DATA LISTING:
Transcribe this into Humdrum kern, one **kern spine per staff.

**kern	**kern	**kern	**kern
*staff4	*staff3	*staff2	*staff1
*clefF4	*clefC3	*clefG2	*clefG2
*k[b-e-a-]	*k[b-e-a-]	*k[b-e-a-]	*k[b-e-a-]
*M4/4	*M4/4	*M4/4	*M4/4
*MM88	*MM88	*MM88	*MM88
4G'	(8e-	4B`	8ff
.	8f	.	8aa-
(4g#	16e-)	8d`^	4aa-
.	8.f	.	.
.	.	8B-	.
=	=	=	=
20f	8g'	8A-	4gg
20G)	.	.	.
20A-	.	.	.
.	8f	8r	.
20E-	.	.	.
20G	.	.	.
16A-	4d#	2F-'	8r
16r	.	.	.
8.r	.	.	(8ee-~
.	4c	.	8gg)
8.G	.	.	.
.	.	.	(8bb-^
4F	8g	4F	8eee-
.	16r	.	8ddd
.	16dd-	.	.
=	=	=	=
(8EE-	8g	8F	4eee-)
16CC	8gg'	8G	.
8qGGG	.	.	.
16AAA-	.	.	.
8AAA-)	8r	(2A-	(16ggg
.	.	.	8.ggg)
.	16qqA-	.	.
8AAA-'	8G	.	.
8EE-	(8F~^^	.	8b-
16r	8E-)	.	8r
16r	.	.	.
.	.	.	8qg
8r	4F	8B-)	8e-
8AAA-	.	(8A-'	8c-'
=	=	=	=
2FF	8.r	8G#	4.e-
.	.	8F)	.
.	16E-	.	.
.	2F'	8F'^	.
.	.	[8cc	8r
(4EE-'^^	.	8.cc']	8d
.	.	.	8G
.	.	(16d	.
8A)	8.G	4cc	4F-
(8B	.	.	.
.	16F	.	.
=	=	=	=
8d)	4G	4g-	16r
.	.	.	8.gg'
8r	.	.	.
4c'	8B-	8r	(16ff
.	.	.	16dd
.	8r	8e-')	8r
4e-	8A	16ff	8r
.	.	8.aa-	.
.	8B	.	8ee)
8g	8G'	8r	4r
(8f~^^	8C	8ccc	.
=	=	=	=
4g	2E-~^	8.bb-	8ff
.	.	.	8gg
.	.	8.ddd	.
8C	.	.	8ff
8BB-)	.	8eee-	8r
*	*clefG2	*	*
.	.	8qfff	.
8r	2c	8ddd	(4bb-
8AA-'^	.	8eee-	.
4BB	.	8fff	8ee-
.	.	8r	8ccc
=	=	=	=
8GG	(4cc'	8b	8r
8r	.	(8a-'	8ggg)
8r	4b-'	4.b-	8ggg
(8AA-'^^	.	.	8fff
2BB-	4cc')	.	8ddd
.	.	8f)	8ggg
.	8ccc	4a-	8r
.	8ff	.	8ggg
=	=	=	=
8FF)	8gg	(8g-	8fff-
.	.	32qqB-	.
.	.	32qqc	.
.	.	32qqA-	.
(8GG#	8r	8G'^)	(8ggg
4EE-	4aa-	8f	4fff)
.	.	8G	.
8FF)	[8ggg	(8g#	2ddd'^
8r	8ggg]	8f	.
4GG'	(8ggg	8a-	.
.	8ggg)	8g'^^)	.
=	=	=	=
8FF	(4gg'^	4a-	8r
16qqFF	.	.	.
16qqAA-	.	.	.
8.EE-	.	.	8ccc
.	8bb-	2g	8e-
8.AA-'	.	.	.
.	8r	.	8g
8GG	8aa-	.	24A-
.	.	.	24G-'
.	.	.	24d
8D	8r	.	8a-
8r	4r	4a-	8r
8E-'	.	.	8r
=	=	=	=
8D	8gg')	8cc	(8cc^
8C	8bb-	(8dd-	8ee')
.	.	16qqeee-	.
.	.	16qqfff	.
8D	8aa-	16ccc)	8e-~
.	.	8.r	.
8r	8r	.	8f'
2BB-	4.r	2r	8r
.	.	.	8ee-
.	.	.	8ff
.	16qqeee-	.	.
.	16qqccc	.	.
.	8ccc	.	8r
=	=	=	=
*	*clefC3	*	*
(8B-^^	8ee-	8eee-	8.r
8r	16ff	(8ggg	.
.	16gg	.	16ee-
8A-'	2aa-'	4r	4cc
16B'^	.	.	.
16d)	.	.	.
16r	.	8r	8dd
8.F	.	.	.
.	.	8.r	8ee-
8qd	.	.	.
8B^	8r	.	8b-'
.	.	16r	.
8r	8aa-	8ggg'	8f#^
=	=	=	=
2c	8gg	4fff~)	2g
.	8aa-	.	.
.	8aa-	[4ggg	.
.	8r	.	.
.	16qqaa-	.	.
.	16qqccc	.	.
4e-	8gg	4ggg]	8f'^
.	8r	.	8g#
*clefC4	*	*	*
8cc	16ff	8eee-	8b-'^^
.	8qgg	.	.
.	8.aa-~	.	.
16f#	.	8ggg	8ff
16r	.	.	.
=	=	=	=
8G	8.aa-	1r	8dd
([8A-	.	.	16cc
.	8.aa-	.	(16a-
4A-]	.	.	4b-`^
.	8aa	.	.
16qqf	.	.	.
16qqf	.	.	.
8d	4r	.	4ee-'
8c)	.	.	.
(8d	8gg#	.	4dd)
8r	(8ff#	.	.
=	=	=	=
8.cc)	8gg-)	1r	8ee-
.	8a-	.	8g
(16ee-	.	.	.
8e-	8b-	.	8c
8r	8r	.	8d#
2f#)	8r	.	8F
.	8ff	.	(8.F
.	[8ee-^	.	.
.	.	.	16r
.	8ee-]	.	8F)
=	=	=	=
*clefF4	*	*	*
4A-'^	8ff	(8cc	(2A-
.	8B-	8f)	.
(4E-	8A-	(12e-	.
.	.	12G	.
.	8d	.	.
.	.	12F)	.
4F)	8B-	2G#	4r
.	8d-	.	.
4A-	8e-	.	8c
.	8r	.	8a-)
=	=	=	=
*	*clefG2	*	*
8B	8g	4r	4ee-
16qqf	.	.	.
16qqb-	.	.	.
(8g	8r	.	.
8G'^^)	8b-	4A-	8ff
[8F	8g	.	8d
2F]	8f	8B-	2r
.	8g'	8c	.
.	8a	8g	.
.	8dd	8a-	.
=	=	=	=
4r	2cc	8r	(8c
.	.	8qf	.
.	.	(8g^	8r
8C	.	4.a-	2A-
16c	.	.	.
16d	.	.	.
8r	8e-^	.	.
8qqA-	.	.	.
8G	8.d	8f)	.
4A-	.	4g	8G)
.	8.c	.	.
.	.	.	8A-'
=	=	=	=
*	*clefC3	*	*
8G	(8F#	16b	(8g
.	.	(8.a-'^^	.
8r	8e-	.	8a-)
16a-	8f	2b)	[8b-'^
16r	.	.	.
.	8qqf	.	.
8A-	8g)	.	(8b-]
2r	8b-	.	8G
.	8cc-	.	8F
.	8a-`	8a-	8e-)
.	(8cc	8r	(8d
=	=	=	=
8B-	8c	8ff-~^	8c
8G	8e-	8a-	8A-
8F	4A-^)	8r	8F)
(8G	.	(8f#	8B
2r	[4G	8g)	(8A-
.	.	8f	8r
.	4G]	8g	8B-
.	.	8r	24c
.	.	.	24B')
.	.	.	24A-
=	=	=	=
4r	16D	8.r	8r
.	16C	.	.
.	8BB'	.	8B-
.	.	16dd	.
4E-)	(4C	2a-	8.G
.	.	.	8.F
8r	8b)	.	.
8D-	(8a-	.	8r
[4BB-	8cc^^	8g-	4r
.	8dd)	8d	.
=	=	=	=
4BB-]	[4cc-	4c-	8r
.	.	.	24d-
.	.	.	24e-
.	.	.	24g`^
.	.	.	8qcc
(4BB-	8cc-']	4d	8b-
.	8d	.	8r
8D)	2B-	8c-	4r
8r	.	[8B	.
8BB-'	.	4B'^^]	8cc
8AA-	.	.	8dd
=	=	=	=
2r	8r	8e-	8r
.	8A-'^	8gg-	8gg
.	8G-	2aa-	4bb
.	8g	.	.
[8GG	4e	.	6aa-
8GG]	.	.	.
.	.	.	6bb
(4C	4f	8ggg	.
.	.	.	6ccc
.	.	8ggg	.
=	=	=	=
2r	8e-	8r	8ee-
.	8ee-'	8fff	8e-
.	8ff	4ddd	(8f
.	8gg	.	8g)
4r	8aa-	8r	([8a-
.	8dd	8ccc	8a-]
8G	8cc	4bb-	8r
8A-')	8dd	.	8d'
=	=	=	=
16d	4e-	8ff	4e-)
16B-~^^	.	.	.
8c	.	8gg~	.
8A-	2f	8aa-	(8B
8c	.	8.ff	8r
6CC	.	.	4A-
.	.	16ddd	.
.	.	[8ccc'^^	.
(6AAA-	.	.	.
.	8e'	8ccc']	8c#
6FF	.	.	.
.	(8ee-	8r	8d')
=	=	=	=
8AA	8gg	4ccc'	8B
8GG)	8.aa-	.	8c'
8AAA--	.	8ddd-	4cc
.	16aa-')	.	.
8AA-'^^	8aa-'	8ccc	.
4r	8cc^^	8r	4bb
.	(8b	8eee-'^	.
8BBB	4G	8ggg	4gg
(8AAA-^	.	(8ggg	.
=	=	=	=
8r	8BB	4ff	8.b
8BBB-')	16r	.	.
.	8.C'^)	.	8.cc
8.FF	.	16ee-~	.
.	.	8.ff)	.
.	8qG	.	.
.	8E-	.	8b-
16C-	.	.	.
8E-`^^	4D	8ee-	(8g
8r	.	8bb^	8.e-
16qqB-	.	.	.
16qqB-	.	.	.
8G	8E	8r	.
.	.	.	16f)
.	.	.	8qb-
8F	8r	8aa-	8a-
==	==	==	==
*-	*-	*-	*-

* * *

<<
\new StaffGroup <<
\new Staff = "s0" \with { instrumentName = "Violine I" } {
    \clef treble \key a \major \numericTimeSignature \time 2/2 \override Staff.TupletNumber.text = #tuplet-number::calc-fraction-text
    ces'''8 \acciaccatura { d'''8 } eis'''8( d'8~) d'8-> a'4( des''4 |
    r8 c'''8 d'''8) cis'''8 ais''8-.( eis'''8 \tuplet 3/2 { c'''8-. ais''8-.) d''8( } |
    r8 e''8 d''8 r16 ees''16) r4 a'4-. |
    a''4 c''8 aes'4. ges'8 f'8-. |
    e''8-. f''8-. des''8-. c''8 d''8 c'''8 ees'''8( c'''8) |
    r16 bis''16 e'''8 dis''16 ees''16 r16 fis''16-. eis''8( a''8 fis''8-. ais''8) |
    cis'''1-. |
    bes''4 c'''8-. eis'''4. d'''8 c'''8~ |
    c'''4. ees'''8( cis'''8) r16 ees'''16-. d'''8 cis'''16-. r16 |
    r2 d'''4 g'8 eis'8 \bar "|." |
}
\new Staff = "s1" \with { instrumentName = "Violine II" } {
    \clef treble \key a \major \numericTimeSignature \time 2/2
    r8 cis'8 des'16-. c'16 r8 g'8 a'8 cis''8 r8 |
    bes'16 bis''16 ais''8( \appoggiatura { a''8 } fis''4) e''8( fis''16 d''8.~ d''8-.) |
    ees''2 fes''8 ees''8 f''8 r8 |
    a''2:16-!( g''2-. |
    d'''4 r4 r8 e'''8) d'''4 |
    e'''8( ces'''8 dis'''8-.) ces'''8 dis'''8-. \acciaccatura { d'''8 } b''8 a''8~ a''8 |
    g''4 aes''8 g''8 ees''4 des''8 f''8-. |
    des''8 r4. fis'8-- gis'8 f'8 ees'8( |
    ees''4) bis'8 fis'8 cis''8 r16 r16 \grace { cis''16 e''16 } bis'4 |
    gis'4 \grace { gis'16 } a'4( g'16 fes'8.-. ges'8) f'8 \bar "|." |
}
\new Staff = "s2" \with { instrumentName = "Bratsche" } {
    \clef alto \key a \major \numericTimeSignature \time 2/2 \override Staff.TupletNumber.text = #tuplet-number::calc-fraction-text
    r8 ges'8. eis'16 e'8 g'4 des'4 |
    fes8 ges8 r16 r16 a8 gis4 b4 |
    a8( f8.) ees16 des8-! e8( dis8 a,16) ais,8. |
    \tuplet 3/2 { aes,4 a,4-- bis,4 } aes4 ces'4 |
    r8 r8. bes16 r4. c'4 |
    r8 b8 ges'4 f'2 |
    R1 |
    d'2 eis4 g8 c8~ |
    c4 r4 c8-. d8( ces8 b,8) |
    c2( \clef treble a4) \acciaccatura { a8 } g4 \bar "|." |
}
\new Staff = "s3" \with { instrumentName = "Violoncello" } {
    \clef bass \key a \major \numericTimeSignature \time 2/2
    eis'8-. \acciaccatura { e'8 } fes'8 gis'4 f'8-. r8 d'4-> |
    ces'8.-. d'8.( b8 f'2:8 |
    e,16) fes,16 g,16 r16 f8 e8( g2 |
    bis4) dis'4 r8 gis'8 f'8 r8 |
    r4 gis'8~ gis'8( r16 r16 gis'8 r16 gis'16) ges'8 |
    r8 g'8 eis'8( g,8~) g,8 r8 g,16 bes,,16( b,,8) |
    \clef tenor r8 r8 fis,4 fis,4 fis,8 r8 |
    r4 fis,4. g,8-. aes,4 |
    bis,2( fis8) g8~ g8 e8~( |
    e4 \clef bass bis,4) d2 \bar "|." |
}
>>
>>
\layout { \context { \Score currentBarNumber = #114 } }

==

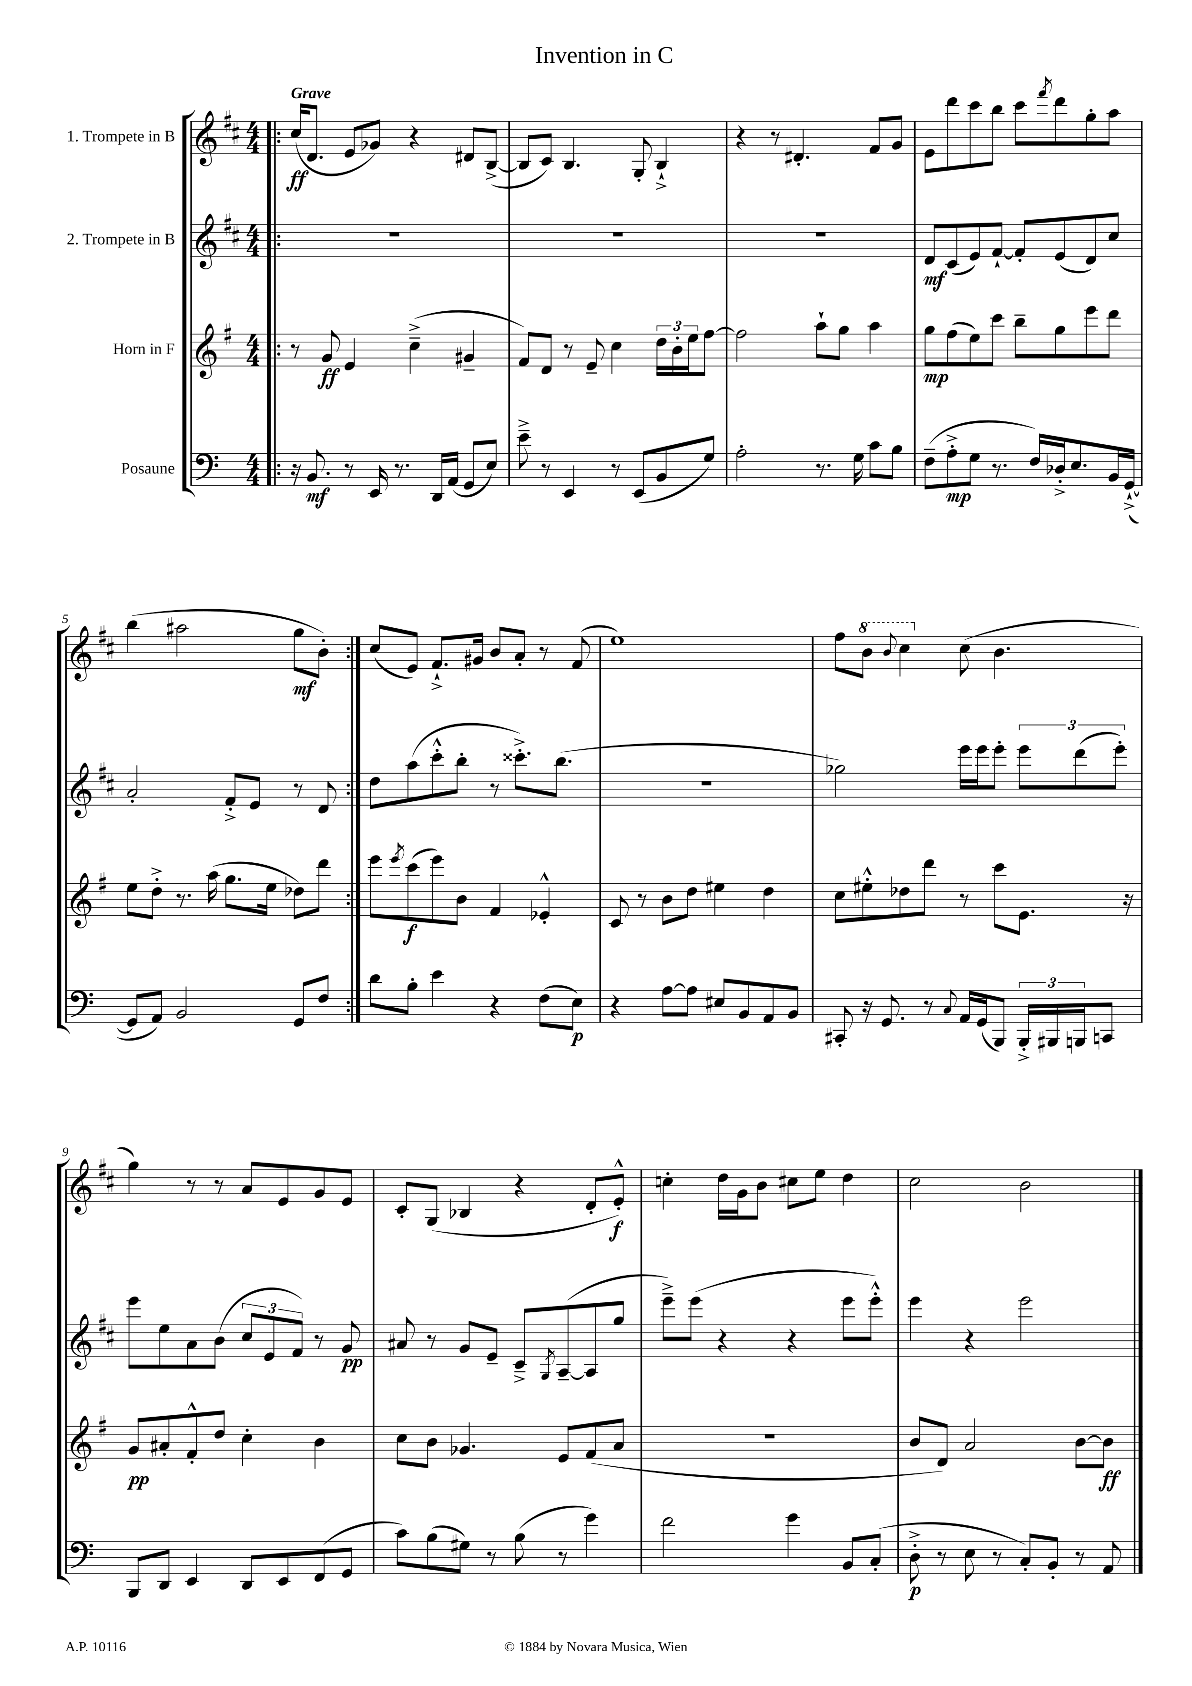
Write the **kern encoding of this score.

CHALLENGE:
Which lines of the data above contain the string "grace"? Pull out each of them and copy it in full.

SOLUTION TO THIS TASK:
    ees''4) bis'8 fis'8 cis''8 r16 r16 \grace { cis''16 e''16 } bis'4 |
    gis'4 \grace { gis'16 } a'4( g'16 fes'8.-. ges'8) f'8 \bar "|." |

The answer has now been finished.